Aim of the exercise: Produce a verbatim copy of the records, and keep the images out of it.

Entries supplied:
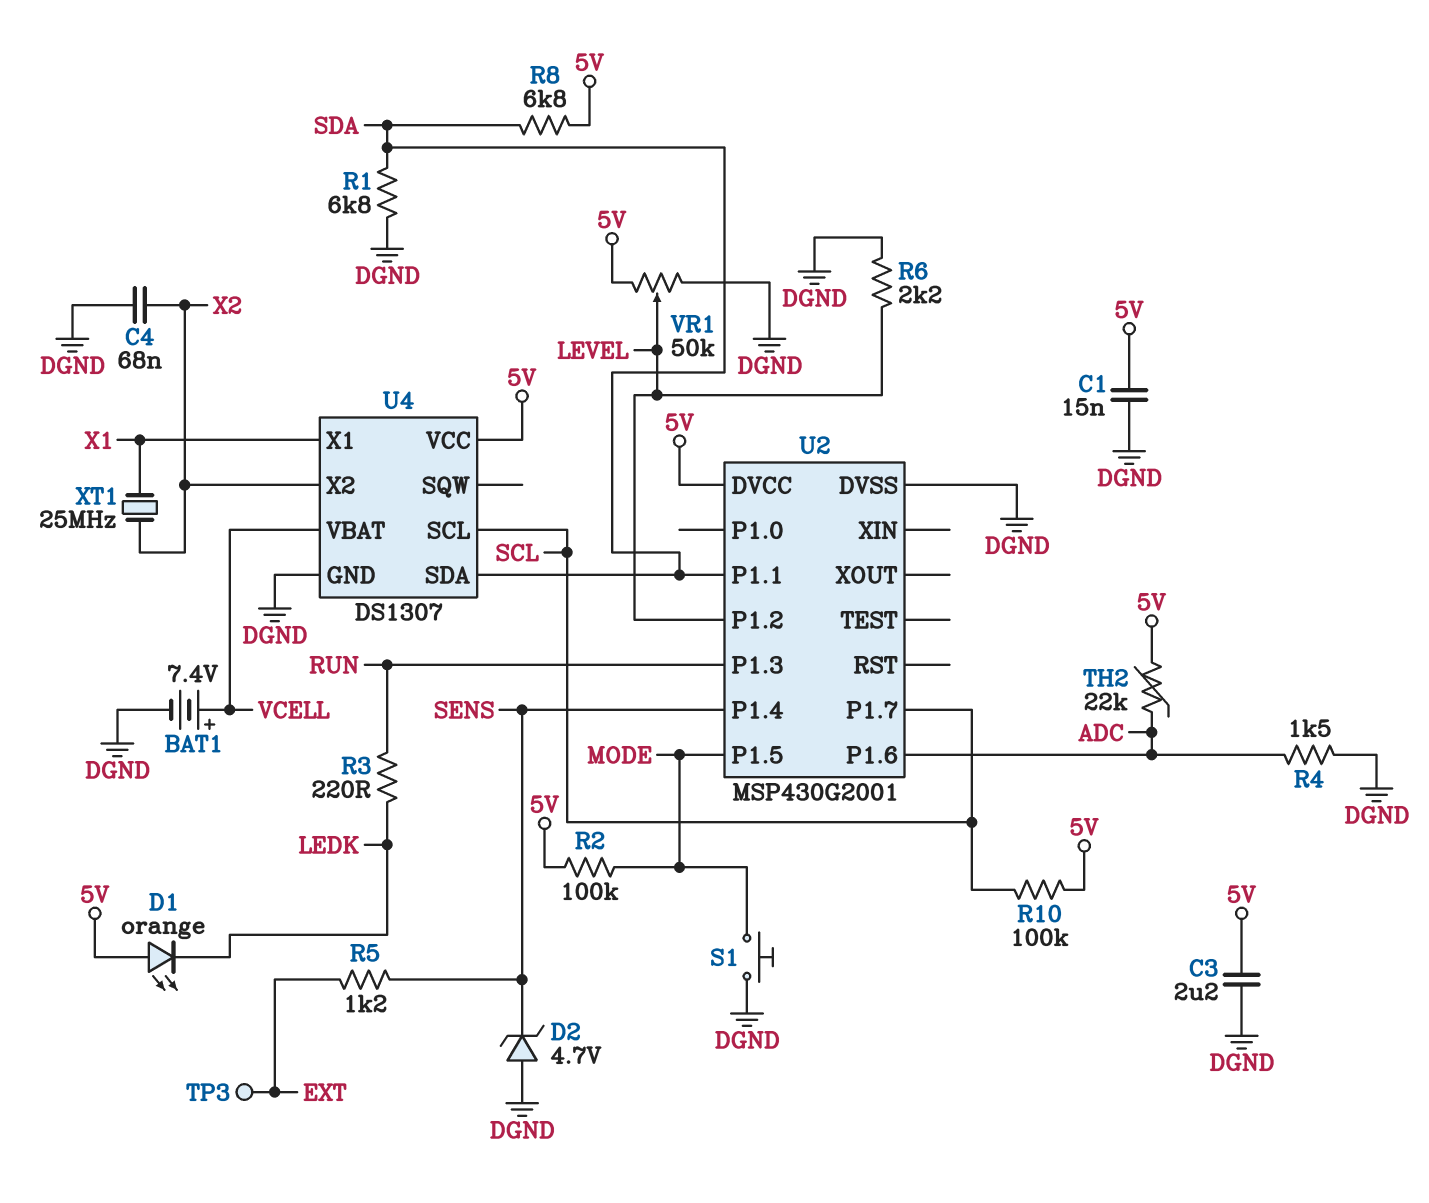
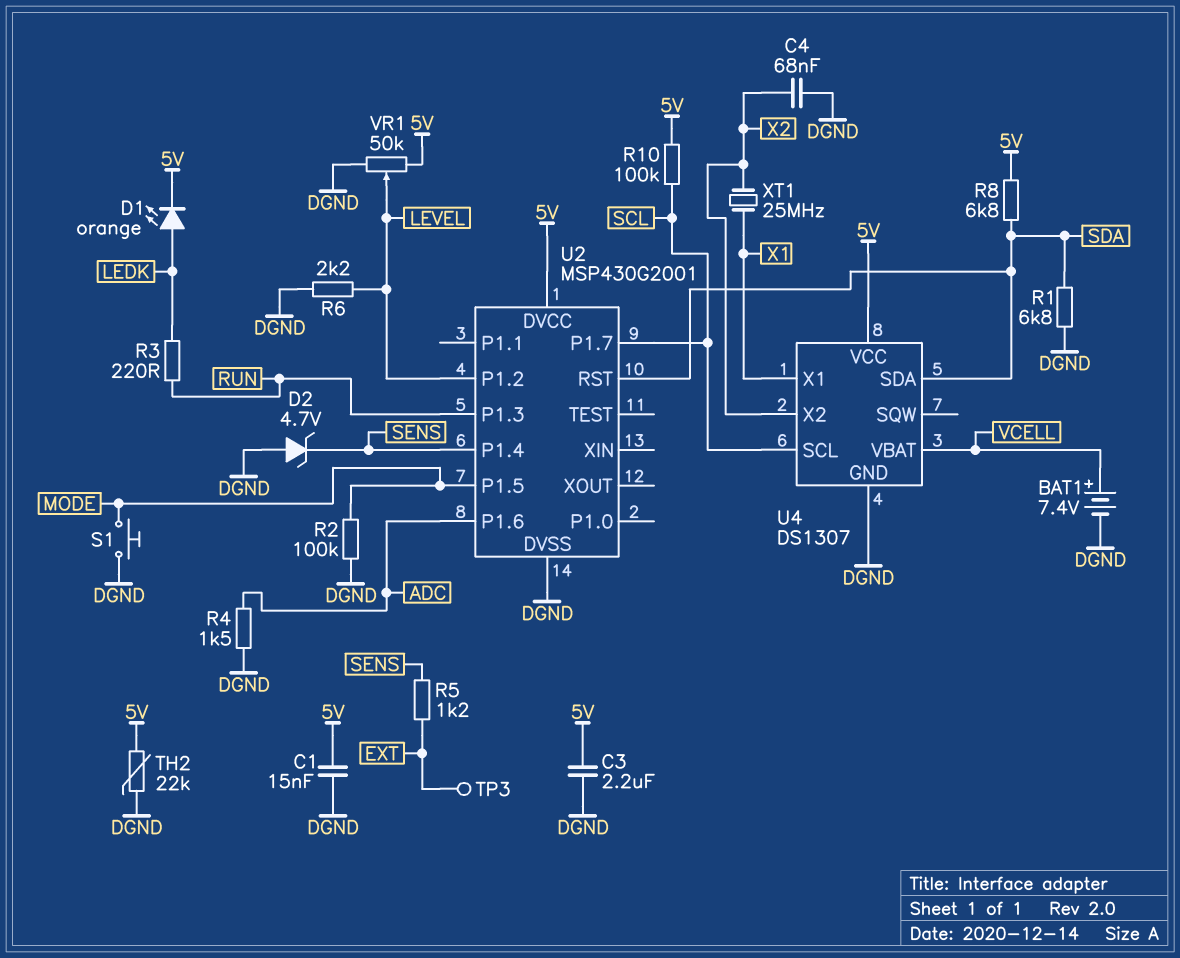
D1: LED orange (A 5V, K LEDK) -> LED orange (A LEDK, K 5V)
R2: 100k (5V, MODE) -> 100k (DGND, MODE)
TH2: 22k (5V, ADC) -> 22k (5V, DGND)
U2 pin P1.1: SDA -> none
U2 pin RST: none -> SDA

Exercise result:
D1: LED orange (A 5V, K LEDK) -> LED orange (A LEDK, K 5V)
R2: 100k (5V, MODE) -> 100k (DGND, MODE)
TH2: 22k (5V, ADC) -> 22k (5V, DGND)
U2 pin P1.1: SDA -> none
U2 pin RST: none -> SDA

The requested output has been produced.